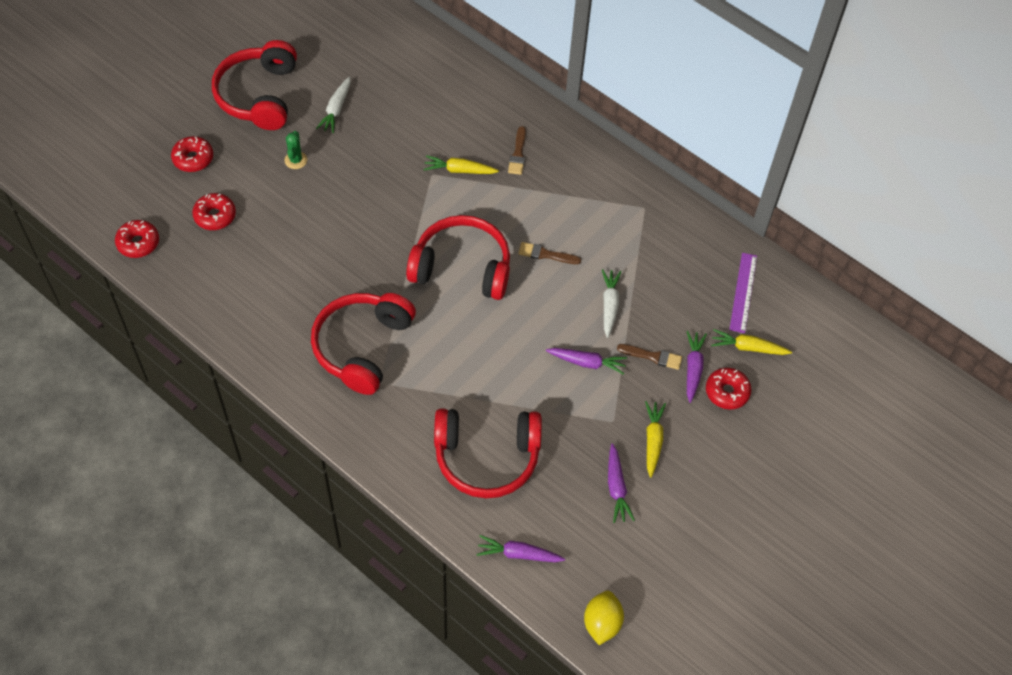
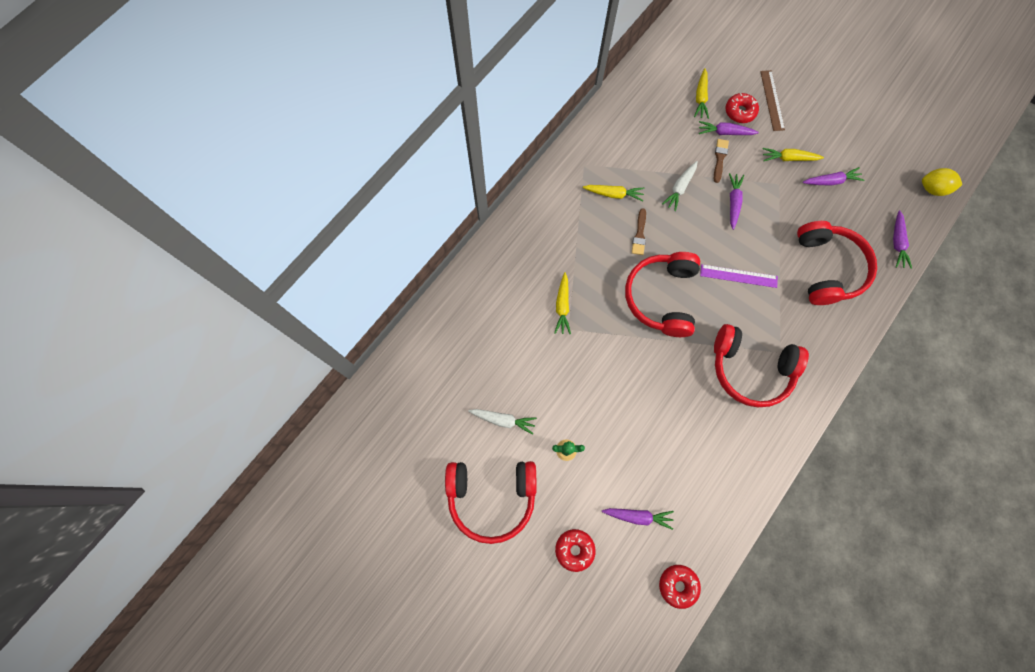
camera: 90 degrees left, 15 degrees up
(215, 216) = (638, 516): red donut -> purple carrot
(518, 154) = (540, 260): brown brush -> none
(602, 234) = (613, 194): none -> yellow carrot
(609, 305) = (680, 188): white carrot -> white carrot turned 60 degrees counterclockwise
(743, 292) = (653, 99): purple ruler -> purple ruler (738, 276)
(747, 436) = (772, 100): none -> brown ruler

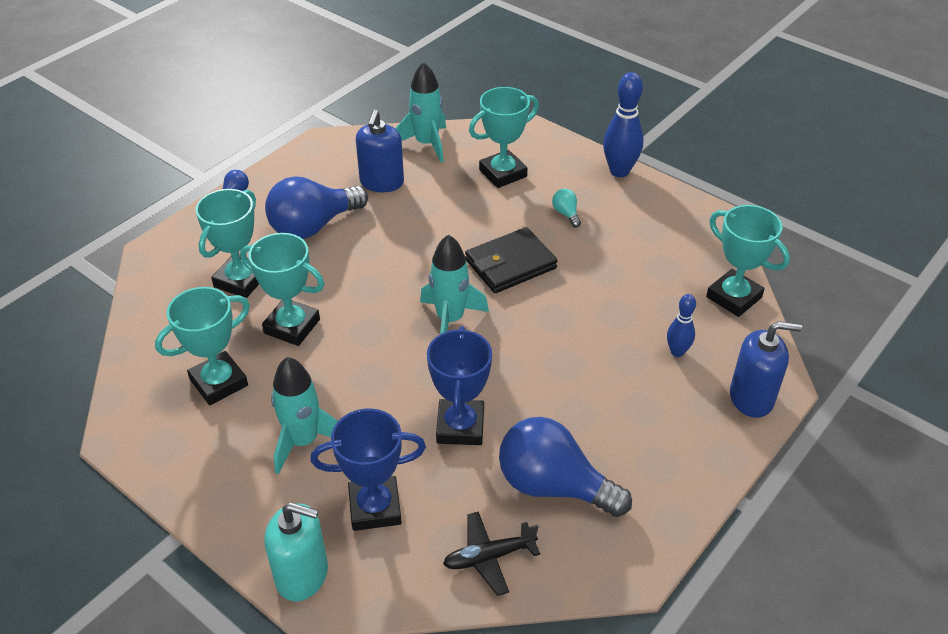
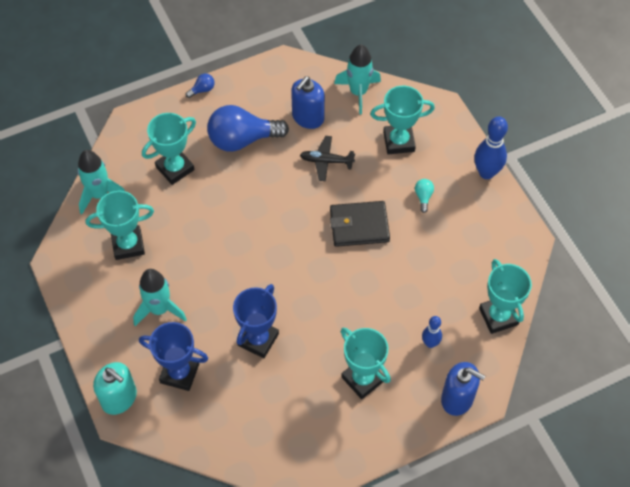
camera: 25 degrees right, 15 degrees up
(292, 326) = (191, 219): turquoise trophy -> turquoise trophy (363, 379)
(450, 319) = (294, 255): turquoise rocket -> turquoise rocket (99, 194)
(489, 557) = (228, 434): black plane -> black plane (326, 161)
(553, 486) = (292, 405): blue light bulb -> none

• • • •

▶ _REQUIREMENT_
Count each line of the listing above that holds the string "ruler", and state that count without anything added.

▶ _SOLUTION_
2